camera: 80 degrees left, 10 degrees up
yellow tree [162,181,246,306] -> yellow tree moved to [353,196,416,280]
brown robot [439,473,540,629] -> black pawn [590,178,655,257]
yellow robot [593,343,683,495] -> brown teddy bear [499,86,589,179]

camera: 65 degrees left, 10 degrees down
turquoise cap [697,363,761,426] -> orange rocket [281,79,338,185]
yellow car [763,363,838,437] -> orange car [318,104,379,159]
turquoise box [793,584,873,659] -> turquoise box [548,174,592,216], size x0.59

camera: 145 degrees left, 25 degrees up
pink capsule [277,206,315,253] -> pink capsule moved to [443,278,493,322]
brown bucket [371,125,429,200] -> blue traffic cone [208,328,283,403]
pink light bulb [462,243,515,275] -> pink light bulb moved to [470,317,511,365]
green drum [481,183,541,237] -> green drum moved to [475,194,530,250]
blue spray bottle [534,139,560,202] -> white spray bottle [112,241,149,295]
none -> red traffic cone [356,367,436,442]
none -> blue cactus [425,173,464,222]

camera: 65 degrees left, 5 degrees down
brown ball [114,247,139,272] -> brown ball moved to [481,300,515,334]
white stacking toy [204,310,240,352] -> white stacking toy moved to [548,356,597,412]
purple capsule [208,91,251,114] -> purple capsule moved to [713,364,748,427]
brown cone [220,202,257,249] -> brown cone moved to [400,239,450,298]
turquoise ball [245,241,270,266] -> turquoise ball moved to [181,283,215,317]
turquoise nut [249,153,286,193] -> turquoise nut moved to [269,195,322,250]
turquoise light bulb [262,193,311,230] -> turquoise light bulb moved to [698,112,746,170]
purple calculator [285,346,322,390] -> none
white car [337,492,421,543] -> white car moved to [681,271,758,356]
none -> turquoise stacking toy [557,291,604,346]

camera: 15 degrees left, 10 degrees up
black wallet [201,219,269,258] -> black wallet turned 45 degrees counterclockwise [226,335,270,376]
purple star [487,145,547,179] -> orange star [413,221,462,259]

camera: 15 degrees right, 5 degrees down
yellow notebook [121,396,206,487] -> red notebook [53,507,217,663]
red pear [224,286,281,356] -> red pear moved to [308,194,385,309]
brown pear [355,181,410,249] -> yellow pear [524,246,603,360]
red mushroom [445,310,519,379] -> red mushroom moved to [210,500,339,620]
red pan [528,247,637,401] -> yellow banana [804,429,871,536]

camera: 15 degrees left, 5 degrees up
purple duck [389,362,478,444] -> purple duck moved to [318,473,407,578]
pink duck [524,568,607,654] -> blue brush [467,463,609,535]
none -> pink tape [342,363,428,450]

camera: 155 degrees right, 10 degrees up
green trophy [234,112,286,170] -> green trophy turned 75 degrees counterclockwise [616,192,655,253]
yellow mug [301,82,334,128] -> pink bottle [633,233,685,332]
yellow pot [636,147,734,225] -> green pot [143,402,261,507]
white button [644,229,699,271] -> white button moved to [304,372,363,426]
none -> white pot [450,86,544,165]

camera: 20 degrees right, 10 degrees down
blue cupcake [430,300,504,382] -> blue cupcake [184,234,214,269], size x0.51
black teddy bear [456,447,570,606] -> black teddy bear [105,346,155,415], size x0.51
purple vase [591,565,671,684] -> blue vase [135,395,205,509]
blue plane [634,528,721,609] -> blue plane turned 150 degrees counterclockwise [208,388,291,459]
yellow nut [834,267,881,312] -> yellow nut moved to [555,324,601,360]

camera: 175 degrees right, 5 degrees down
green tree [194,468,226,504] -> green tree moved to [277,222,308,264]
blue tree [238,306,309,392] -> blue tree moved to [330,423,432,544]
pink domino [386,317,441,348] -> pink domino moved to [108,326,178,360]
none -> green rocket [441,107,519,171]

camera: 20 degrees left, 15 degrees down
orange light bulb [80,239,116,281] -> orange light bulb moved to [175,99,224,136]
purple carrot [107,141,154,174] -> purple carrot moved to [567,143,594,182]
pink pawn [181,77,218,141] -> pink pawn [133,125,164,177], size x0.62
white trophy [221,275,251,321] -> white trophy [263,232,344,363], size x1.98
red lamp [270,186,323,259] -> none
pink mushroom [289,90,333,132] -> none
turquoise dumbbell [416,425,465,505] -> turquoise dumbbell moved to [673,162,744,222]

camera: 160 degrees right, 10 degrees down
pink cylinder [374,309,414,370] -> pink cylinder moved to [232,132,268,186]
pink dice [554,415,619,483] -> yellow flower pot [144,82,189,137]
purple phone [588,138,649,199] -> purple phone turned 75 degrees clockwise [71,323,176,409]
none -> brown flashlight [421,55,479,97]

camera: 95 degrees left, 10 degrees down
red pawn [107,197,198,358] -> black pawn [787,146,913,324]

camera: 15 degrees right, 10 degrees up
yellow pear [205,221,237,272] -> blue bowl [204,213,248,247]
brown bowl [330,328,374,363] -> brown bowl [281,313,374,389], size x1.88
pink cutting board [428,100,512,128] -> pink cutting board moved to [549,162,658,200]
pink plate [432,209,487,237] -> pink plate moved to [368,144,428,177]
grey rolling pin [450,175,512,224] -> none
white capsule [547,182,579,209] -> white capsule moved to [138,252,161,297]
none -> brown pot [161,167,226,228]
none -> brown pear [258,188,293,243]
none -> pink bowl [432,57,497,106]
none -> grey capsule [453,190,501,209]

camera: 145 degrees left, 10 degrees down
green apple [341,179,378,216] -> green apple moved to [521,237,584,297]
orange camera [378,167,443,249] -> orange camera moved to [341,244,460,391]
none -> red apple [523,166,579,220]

PROBLEM STATEMENT:
Write the lines again exactly, from the first line of the material above to the line that includes "brown pear [355,181,410,249]", both included. Leave out all the rest.

FINAL ANSWER:
camera: 80 degrees left, 10 degrees up
yellow tree [162,181,246,306] -> yellow tree moved to [353,196,416,280]
brown robot [439,473,540,629] -> black pawn [590,178,655,257]
yellow robot [593,343,683,495] -> brown teddy bear [499,86,589,179]

camera: 65 degrees left, 10 degrees down
turquoise cap [697,363,761,426] -> orange rocket [281,79,338,185]
yellow car [763,363,838,437] -> orange car [318,104,379,159]
turquoise box [793,584,873,659] -> turquoise box [548,174,592,216], size x0.59

camera: 145 degrees left, 25 degrees up
pink capsule [277,206,315,253] -> pink capsule moved to [443,278,493,322]
brown bucket [371,125,429,200] -> blue traffic cone [208,328,283,403]
pink light bulb [462,243,515,275] -> pink light bulb moved to [470,317,511,365]
green drum [481,183,541,237] -> green drum moved to [475,194,530,250]
blue spray bottle [534,139,560,202] -> white spray bottle [112,241,149,295]
none -> red traffic cone [356,367,436,442]
none -> blue cactus [425,173,464,222]

camera: 65 degrees left, 5 degrees down
brown ball [114,247,139,272] -> brown ball moved to [481,300,515,334]
white stacking toy [204,310,240,352] -> white stacking toy moved to [548,356,597,412]
purple capsule [208,91,251,114] -> purple capsule moved to [713,364,748,427]
brown cone [220,202,257,249] -> brown cone moved to [400,239,450,298]
turquoise ball [245,241,270,266] -> turquoise ball moved to [181,283,215,317]
turquoise nut [249,153,286,193] -> turquoise nut moved to [269,195,322,250]
turquoise light bulb [262,193,311,230] -> turquoise light bulb moved to [698,112,746,170]
purple calculator [285,346,322,390] -> none
white car [337,492,421,543] -> white car moved to [681,271,758,356]
none -> turquoise stacking toy [557,291,604,346]

camera: 15 degrees left, 10 degrees up
black wallet [201,219,269,258] -> black wallet turned 45 degrees counterclockwise [226,335,270,376]
purple star [487,145,547,179] -> orange star [413,221,462,259]

camera: 15 degrees right, 5 degrees down
yellow notebook [121,396,206,487] -> red notebook [53,507,217,663]
red pear [224,286,281,356] -> red pear moved to [308,194,385,309]
brown pear [355,181,410,249] -> yellow pear [524,246,603,360]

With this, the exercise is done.